» RECORD EXTRACTS
#####

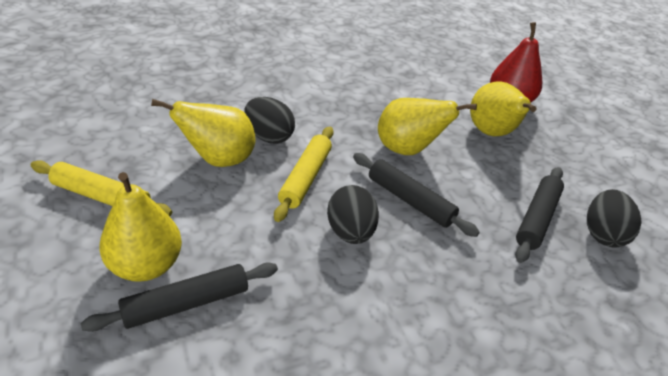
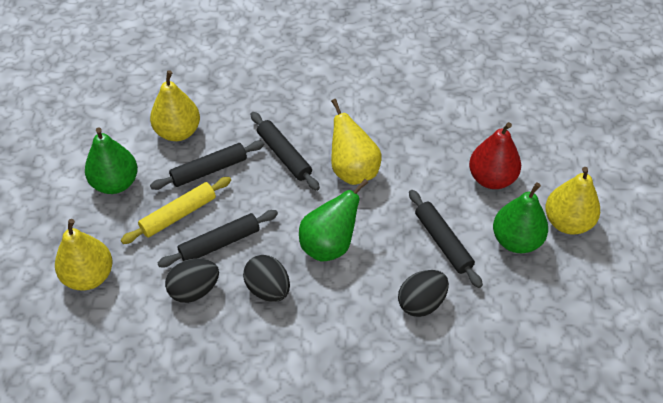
black rolling pin: 3 -> 4
green pear: 0 -> 3
yellow rolling pin: 2 -> 1

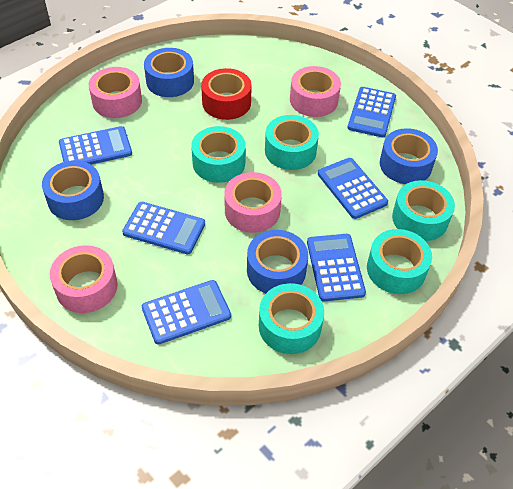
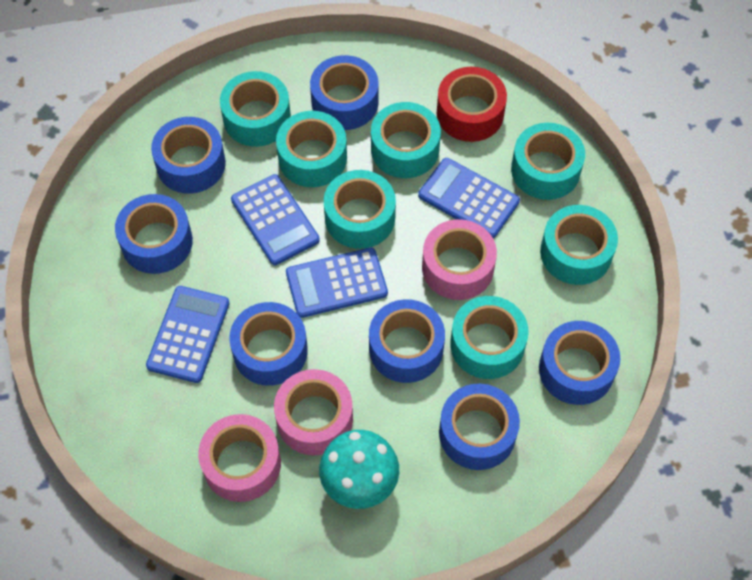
blue calculator: 6 -> 4
blue tape: 4 -> 7
pink tape: 4 -> 3
turquoise mushroom: 0 -> 1
turquoise tape: 5 -> 7

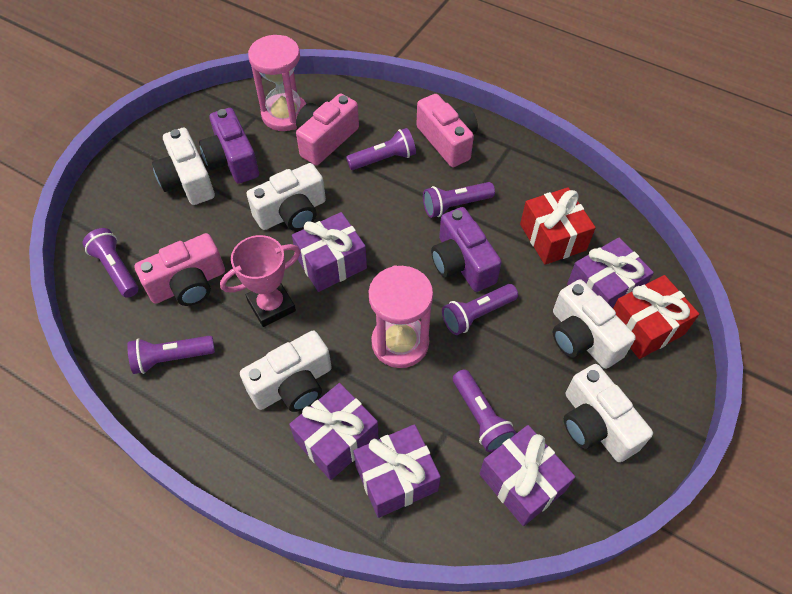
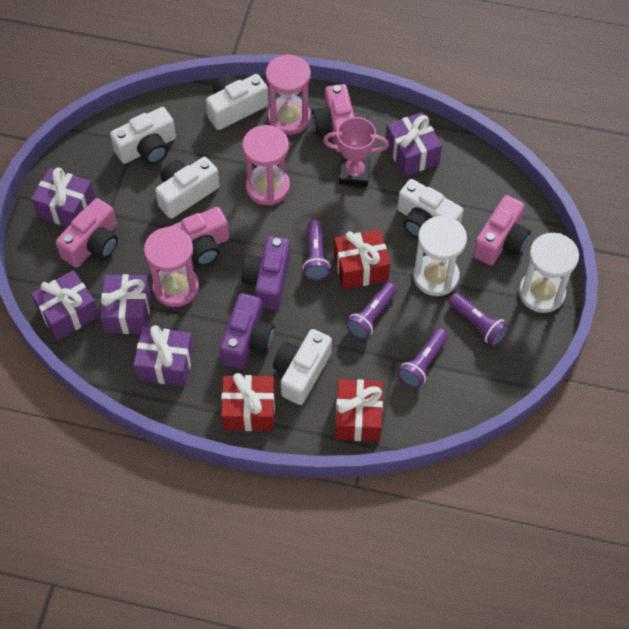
pink camera: 3 -> 4
pink hourglass: 2 -> 3
purple flashlight: 6 -> 4
red gift: 2 -> 3
white hourglass: 0 -> 2

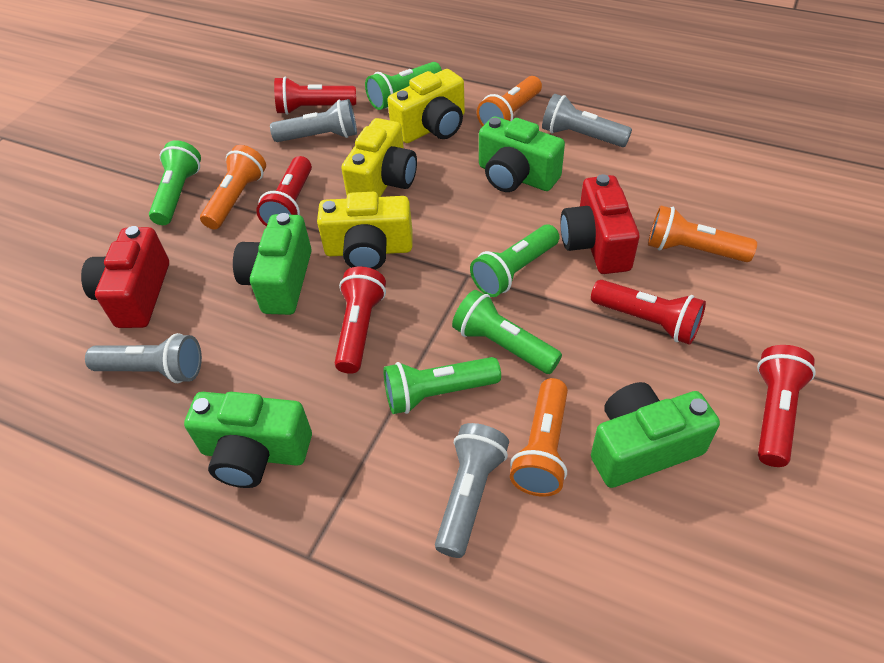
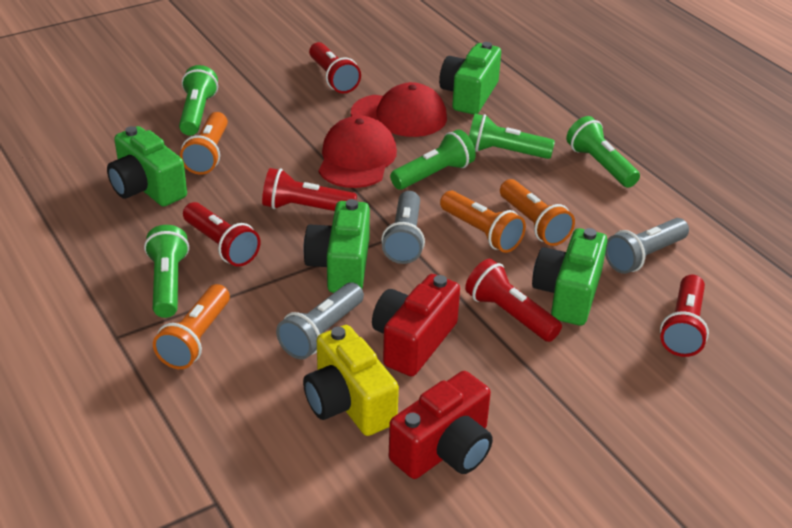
grey flashlight: 4 -> 3
red cap: 0 -> 2
yellow camera: 3 -> 1

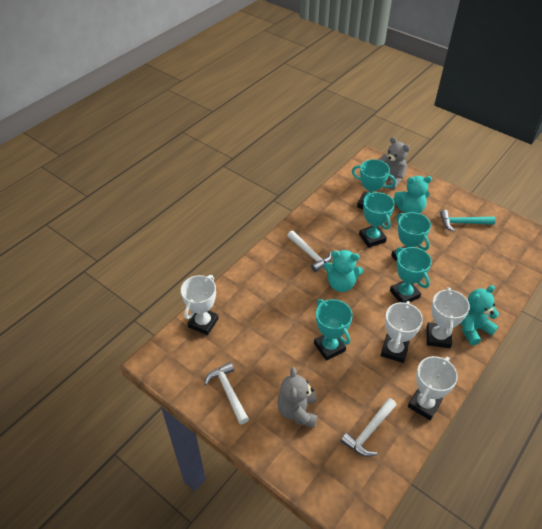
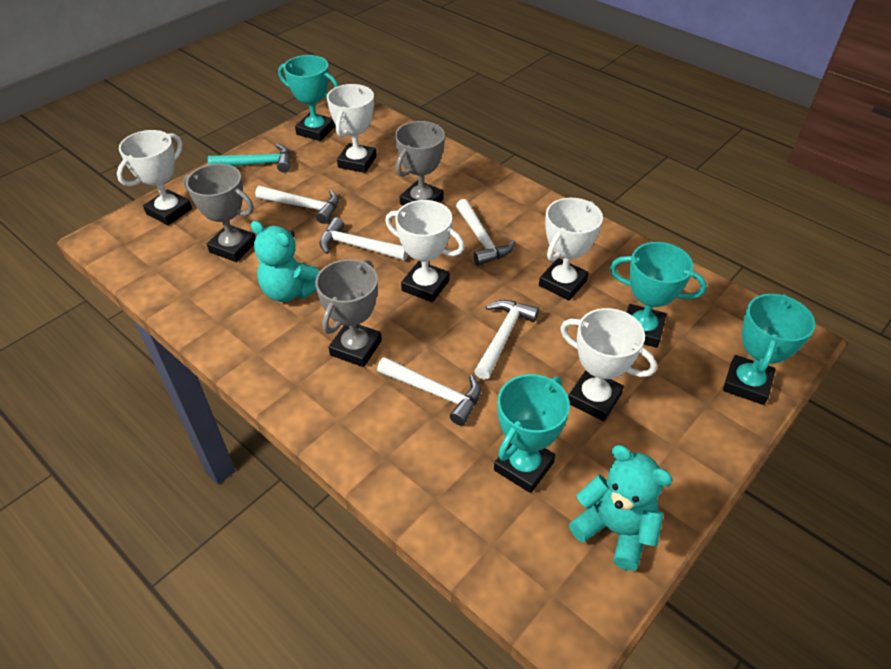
grey teddy bear: 2 -> 0
grey trophy: 0 -> 3
turquoise teddy bear: 3 -> 2
turquoise trophy: 5 -> 4
white hammer: 3 -> 5
white trophy: 4 -> 5

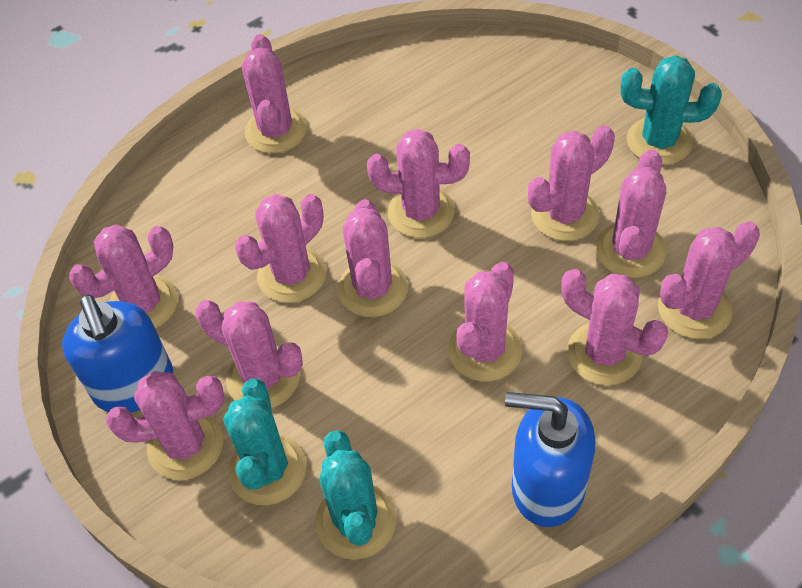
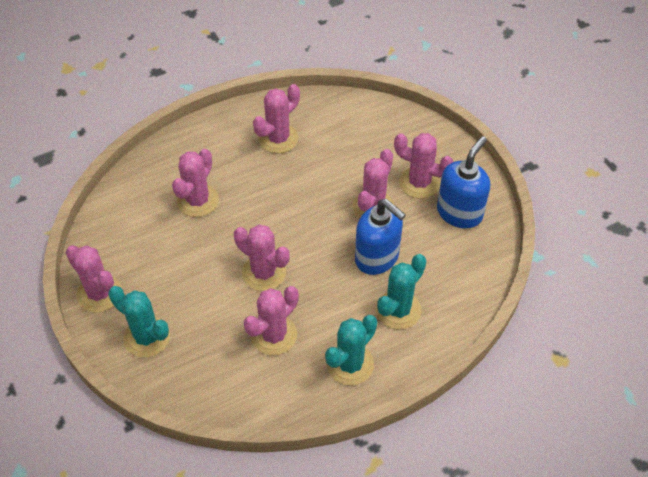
pink cactus: 12 -> 7

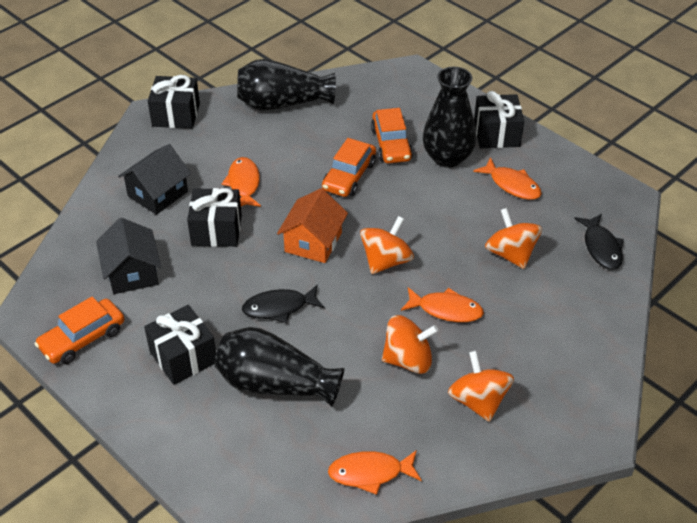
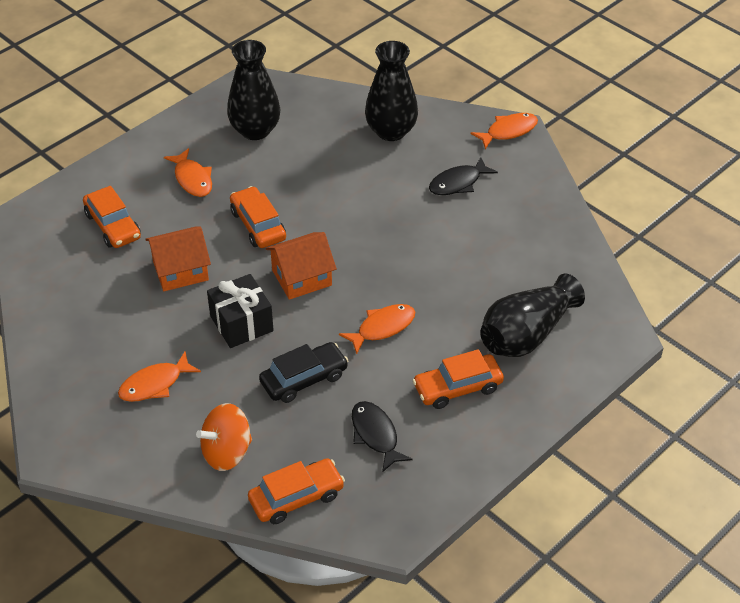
black car: 0 -> 1
black gift: 4 -> 1
black house: 2 -> 0
orange car: 3 -> 4
orange house: 1 -> 2
orange spinning top: 4 -> 1

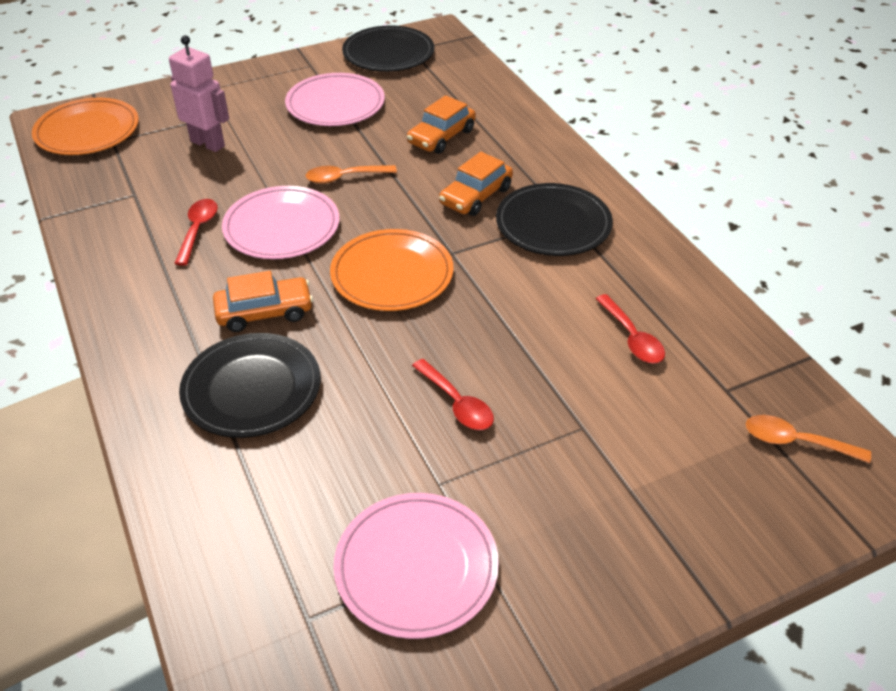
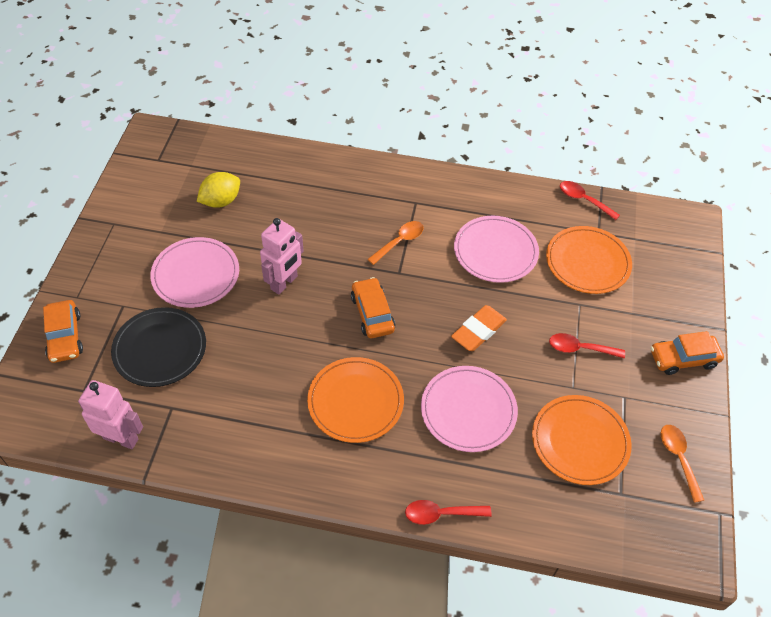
black plate: 3 -> 1
orange eraser: 0 -> 1
orange plate: 2 -> 3
pink robot: 1 -> 2
yellow lemon: 0 -> 1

#####

» EXERCISE
From the listing above, please give again the lines that begin with the line holding "red cap: 0 -> 2" and go on through the line holding "black gift: 4 -> 1", exactly, both ends included, minus any picture.

» ANSWER SECTION
red cap: 0 -> 2
yellow camera: 3 -> 1

grey teddy bear: 2 -> 0
grey trophy: 0 -> 3
turquoise teddy bear: 3 -> 2
turquoise trophy: 5 -> 4
white hammer: 3 -> 5
white trophy: 4 -> 5

pink cactus: 12 -> 7

black car: 0 -> 1
black gift: 4 -> 1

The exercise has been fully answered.